Required action:
No pictures are to be included when the entries below are reproduced exactly.

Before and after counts
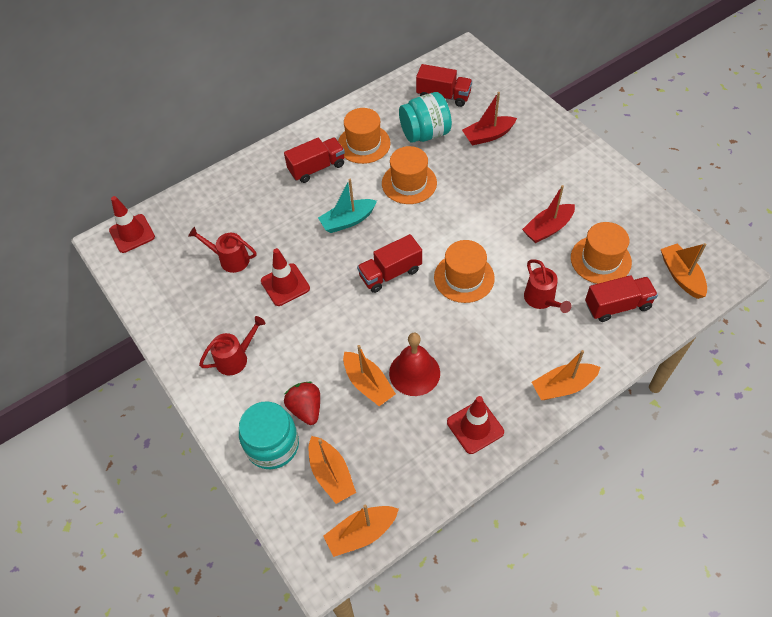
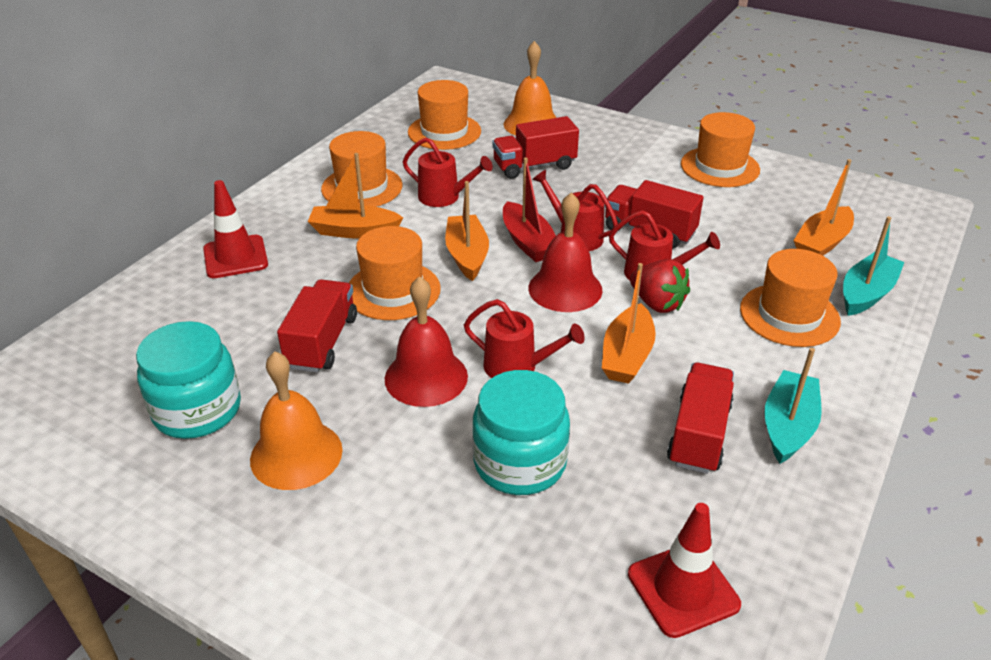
orange bell: 0 -> 2
orange boat: 5 -> 4
orange hat: 4 -> 5
red bell: 1 -> 2
red boat: 2 -> 1
red traffic cone: 3 -> 2
red watering can: 3 -> 4
turquoise boat: 1 -> 2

Task output:
orange bell: 0 -> 2
orange boat: 5 -> 4
orange hat: 4 -> 5
red bell: 1 -> 2
red boat: 2 -> 1
red traffic cone: 3 -> 2
red watering can: 3 -> 4
turquoise boat: 1 -> 2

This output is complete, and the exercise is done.